=== RECORDS PROVIDED ===

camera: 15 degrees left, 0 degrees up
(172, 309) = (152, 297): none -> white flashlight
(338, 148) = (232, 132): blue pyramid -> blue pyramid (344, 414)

===
=== RECORDS PROVIDED ===

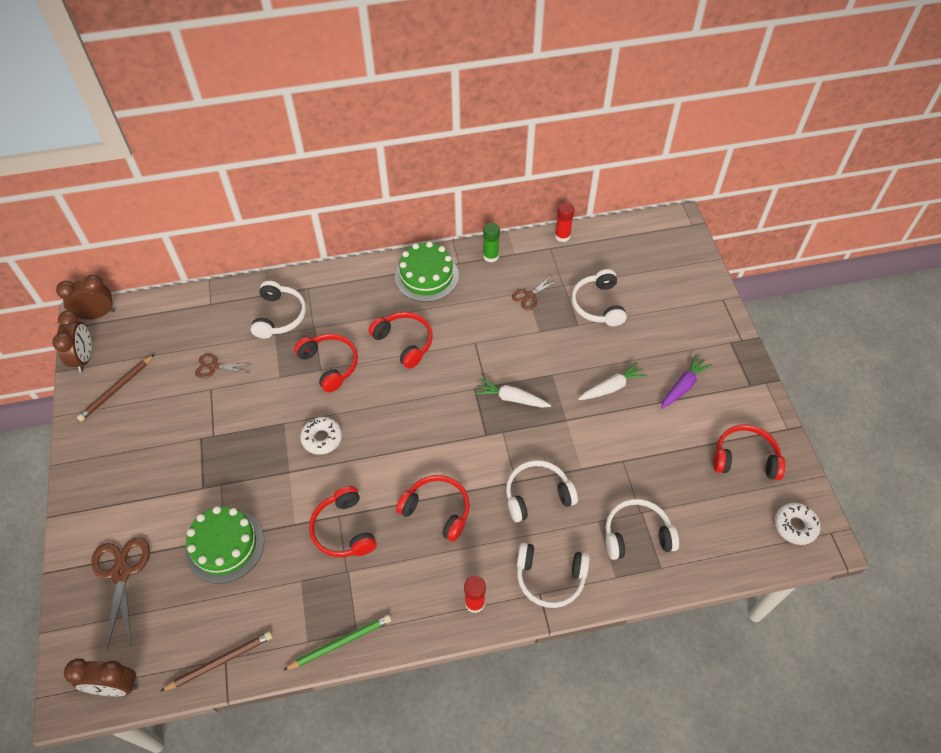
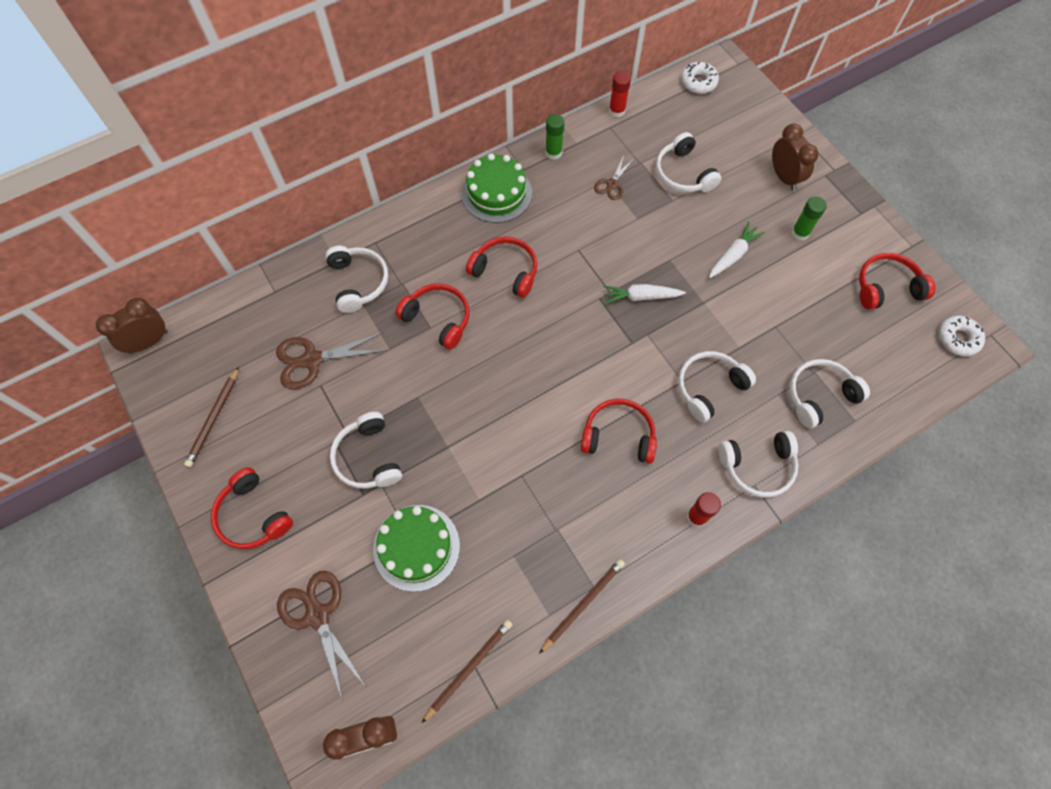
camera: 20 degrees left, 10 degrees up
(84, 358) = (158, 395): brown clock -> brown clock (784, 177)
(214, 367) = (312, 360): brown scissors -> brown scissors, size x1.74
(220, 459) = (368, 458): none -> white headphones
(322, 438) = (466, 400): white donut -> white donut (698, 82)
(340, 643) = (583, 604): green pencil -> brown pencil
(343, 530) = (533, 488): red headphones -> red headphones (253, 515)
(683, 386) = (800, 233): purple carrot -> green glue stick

===

### WHAT NEEDS TO BE DONE
The response should hold exactly the lines starting at the line with "camera: 15 degrees left, 0 degrees up" and ending at the line with "(338, 148) = (232, 132): blue", and no other line of the material above.

### THE COMPLETED TASK
camera: 15 degrees left, 0 degrees up
(172, 309) = (152, 297): none -> white flashlight
(338, 148) = (232, 132): blue pyramid -> blue pyramid (344, 414)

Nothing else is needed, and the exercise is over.